What you will do
The lines from the start of the data through the line containing "TFT1 pin CS: D9 -> D3" are to be reproduced exactly, both ends included.

Supplied information
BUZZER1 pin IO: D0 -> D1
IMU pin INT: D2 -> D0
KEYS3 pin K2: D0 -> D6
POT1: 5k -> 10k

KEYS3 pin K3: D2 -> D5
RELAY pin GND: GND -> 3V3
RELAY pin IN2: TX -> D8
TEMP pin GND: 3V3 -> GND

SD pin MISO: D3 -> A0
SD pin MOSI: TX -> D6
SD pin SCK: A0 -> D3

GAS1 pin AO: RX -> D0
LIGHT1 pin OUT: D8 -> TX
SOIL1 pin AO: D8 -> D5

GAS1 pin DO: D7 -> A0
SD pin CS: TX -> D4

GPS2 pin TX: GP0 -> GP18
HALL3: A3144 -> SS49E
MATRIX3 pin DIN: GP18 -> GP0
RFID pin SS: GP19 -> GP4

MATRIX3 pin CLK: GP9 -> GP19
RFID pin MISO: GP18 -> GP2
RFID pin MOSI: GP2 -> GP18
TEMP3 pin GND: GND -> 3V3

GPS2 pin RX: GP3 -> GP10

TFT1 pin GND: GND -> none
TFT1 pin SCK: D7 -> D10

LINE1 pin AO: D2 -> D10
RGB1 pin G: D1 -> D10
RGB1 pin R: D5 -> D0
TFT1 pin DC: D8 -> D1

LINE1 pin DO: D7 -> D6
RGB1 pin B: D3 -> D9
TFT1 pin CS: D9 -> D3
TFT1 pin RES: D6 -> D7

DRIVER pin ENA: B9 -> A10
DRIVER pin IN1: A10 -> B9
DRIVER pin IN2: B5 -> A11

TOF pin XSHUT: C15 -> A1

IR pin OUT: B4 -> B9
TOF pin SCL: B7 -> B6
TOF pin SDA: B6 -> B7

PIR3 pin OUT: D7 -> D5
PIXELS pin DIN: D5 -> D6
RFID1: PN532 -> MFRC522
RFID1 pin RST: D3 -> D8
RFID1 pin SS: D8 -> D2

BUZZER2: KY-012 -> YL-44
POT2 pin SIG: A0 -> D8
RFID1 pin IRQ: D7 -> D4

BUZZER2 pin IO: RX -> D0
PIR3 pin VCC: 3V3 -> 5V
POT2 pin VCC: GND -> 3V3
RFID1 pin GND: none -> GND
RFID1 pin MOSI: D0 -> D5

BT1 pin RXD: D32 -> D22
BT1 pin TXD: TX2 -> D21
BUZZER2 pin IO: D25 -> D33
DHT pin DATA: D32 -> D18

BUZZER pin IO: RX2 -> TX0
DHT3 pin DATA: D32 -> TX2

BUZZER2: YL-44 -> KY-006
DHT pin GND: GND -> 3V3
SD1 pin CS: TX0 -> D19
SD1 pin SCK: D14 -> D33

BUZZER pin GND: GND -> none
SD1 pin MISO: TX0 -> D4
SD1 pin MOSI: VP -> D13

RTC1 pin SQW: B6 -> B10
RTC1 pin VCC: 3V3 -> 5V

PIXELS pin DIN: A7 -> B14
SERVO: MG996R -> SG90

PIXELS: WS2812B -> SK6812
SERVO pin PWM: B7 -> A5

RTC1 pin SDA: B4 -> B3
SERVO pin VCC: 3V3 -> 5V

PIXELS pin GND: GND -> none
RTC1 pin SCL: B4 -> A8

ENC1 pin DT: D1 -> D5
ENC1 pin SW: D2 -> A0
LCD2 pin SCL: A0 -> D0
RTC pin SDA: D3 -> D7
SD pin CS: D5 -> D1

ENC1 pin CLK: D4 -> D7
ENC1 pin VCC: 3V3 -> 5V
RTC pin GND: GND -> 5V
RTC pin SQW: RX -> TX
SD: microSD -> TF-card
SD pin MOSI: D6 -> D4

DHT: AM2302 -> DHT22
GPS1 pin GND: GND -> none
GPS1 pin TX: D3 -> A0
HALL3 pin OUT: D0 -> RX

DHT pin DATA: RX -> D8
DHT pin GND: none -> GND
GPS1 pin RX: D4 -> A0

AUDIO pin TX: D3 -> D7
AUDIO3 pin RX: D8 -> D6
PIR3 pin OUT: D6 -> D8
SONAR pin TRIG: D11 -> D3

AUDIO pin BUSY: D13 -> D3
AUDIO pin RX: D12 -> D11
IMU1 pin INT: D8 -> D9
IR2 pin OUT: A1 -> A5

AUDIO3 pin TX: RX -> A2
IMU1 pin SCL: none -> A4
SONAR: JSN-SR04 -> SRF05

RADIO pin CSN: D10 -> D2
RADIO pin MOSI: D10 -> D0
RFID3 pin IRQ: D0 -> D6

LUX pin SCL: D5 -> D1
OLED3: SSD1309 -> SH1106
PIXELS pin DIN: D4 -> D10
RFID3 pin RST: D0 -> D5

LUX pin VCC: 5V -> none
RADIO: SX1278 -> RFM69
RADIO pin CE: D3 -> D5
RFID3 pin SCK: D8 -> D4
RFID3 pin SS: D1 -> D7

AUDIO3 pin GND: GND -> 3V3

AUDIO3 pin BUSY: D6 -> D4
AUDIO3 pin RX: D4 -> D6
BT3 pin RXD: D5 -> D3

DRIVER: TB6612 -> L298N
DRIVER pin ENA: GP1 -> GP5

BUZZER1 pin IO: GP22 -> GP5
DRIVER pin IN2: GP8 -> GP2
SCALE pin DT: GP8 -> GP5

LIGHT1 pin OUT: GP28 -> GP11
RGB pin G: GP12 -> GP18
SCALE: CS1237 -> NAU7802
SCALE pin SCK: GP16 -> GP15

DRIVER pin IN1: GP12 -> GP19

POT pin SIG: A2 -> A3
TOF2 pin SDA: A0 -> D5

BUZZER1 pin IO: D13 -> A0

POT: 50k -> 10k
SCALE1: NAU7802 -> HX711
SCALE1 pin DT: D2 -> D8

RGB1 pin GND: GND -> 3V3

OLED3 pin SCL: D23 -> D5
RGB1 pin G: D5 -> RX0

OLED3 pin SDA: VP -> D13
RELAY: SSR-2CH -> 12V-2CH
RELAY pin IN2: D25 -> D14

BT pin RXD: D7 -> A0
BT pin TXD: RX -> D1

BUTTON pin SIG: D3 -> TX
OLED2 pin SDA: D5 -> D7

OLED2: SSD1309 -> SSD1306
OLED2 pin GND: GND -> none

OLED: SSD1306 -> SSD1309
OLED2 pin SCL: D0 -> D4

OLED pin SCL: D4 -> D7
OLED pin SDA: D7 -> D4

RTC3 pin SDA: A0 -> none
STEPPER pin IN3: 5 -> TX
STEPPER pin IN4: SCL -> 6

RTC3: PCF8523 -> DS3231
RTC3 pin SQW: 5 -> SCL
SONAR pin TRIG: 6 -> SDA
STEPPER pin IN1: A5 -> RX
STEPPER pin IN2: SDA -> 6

Response area
BUZZER1 pin IO: D0 -> D1
IMU pin INT: D2 -> D0
KEYS3 pin K2: D0 -> D6
POT1: 5k -> 10k

KEYS3 pin K3: D2 -> D5
RELAY pin GND: GND -> 3V3
RELAY pin IN2: TX -> D8
TEMP pin GND: 3V3 -> GND

SD pin MISO: D3 -> A0
SD pin MOSI: TX -> D6
SD pin SCK: A0 -> D3

GAS1 pin AO: RX -> D0
LIGHT1 pin OUT: D8 -> TX
SOIL1 pin AO: D8 -> D5

GAS1 pin DO: D7 -> A0
SD pin CS: TX -> D4

GPS2 pin TX: GP0 -> GP18
HALL3: A3144 -> SS49E
MATRIX3 pin DIN: GP18 -> GP0
RFID pin SS: GP19 -> GP4

MATRIX3 pin CLK: GP9 -> GP19
RFID pin MISO: GP18 -> GP2
RFID pin MOSI: GP2 -> GP18
TEMP3 pin GND: GND -> 3V3

GPS2 pin RX: GP3 -> GP10

TFT1 pin GND: GND -> none
TFT1 pin SCK: D7 -> D10

LINE1 pin AO: D2 -> D10
RGB1 pin G: D1 -> D10
RGB1 pin R: D5 -> D0
TFT1 pin DC: D8 -> D1

LINE1 pin DO: D7 -> D6
RGB1 pin B: D3 -> D9
TFT1 pin CS: D9 -> D3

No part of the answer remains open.